Quantity change records
^^^^^^^^
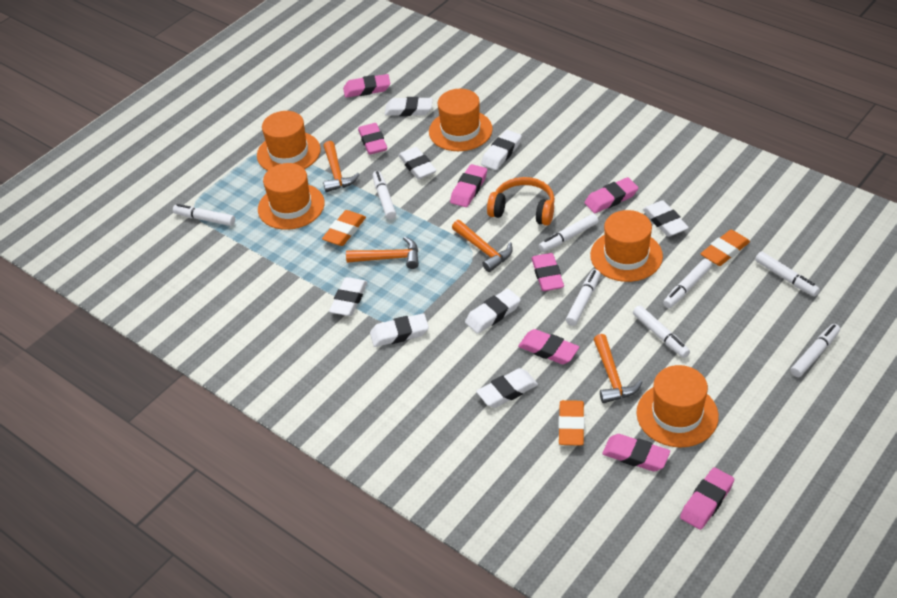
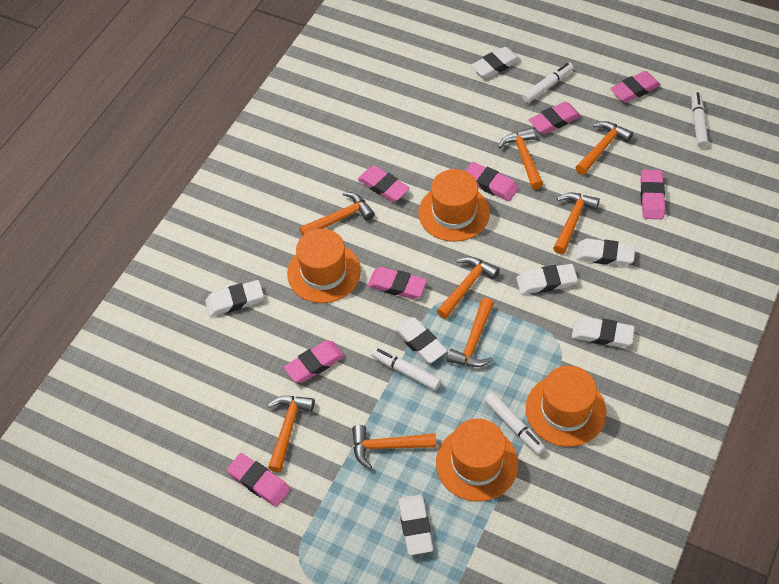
orange eraser: [322,210,366,246] [558,400,585,446] [701,230,750,266] = 3 -> none = 0
orange hammer: [323,141,360,192] [346,237,419,269] [452,220,513,272] [593,334,642,403] = 4 -> [268,396,315,472] [299,192,375,236] [352,425,437,469] [437,257,499,319] [446,298,494,367] [498,128,543,189] [553,192,600,254] [575,121,633,175] = 8
orange hat: [257,111,321,171] [258,163,325,230] [429,89,493,151] [590,210,663,282] [636,365,719,447] = 5 -> [287,229,361,303] [418,169,490,242] [436,419,518,502] [526,366,607,447] = 4
orange headphones: [487,177,555,226] = 1 -> none = 0
white eraser: [329,277,368,316] [370,313,429,347] [385,97,433,116] [398,147,437,180] [465,289,521,334] [476,368,538,408] [481,130,522,170] [643,200,689,237] = 8 -> [205,280,264,317] [394,317,447,363] [398,495,433,555] [471,47,521,79] [517,264,578,294] [572,316,635,348] [576,238,635,266] = 7
white marker: [173,204,235,226] [373,171,396,219] [539,214,598,252] [566,269,601,326] [633,305,690,358] [663,259,712,308] [755,251,820,297] [791,324,840,377] = 8 -> [371,347,441,390] [485,392,545,455] [522,62,574,103] [691,91,708,148] = 4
^^^^^^^^
▶ **WHAT YOU NEED TO DO**
Your copy of the records must match them exactly, except that no pictures appear in it.

▶ **TASK RESULT**
orange eraser: [322,210,366,246] [558,400,585,446] [701,230,750,266] = 3 -> none = 0
orange hammer: [323,141,360,192] [346,237,419,269] [452,220,513,272] [593,334,642,403] = 4 -> [268,396,315,472] [299,192,375,236] [352,425,437,469] [437,257,499,319] [446,298,494,367] [498,128,543,189] [553,192,600,254] [575,121,633,175] = 8
orange hat: [257,111,321,171] [258,163,325,230] [429,89,493,151] [590,210,663,282] [636,365,719,447] = 5 -> [287,229,361,303] [418,169,490,242] [436,419,518,502] [526,366,607,447] = 4
orange headphones: [487,177,555,226] = 1 -> none = 0
white eraser: [329,277,368,316] [370,313,429,347] [385,97,433,116] [398,147,437,180] [465,289,521,334] [476,368,538,408] [481,130,522,170] [643,200,689,237] = 8 -> [205,280,264,317] [394,317,447,363] [398,495,433,555] [471,47,521,79] [517,264,578,294] [572,316,635,348] [576,238,635,266] = 7
white marker: [173,204,235,226] [373,171,396,219] [539,214,598,252] [566,269,601,326] [633,305,690,358] [663,259,712,308] [755,251,820,297] [791,324,840,377] = 8 -> [371,347,441,390] [485,392,545,455] [522,62,574,103] [691,91,708,148] = 4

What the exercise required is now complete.